EXERCISE REQUIREMENTS: Copy all lines below that use the word "added".
*** Opening of SOURCE MATERIAL ***
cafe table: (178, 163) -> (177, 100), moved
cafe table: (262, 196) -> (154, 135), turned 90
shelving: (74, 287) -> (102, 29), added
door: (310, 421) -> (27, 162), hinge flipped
*** Close of SOURCE MATERIAL ***
*** Opening of SOURCE MATERIAL ***
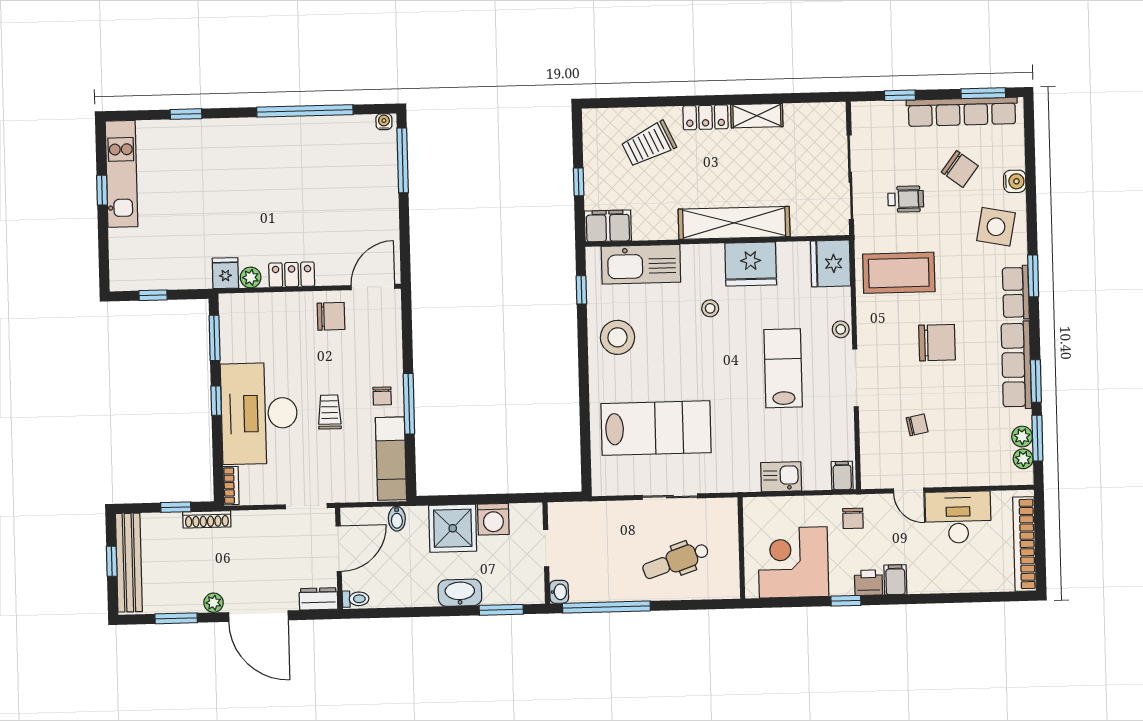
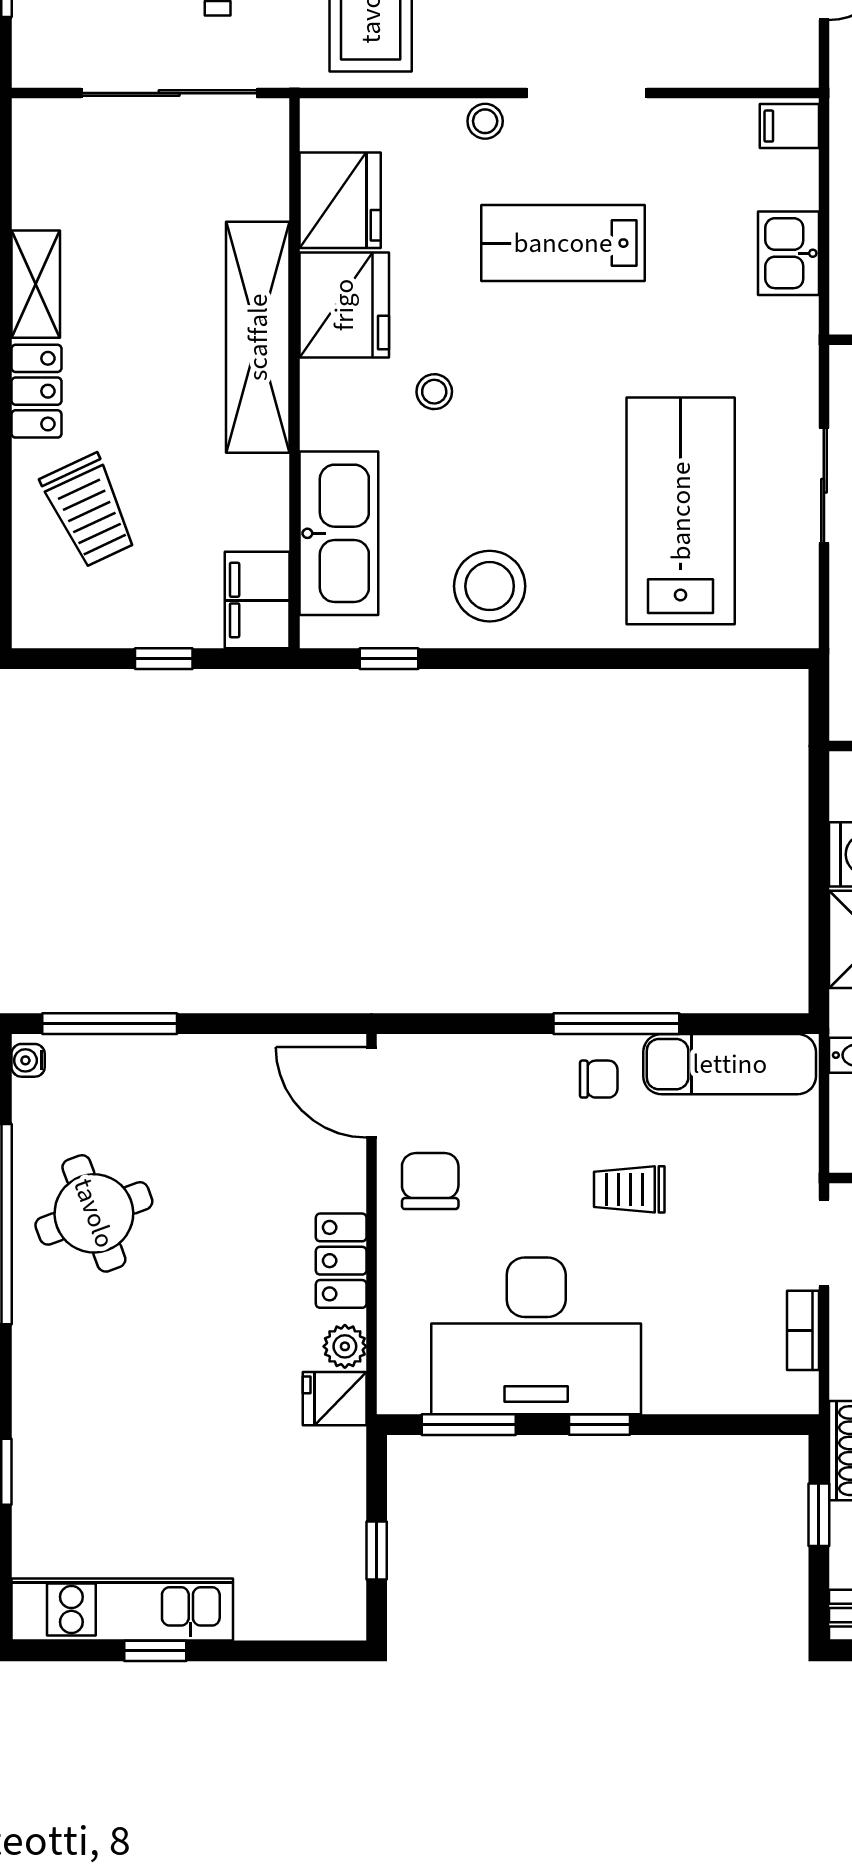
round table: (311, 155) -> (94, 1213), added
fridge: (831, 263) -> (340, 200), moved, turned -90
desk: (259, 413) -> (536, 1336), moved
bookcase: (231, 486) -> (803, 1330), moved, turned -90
*** Close of SOURCE MATERIAL ***
*** Opening of SOURCE MATERIAL ***
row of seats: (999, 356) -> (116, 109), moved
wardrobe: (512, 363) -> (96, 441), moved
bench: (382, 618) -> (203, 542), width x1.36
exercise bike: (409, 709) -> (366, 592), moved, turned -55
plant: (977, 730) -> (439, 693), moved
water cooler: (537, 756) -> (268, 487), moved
*** Close of SOURCE MATERIAL ***
RESULT OF THE TASK:
shelving: (74, 287) -> (102, 29), added
round table: (311, 155) -> (94, 1213), added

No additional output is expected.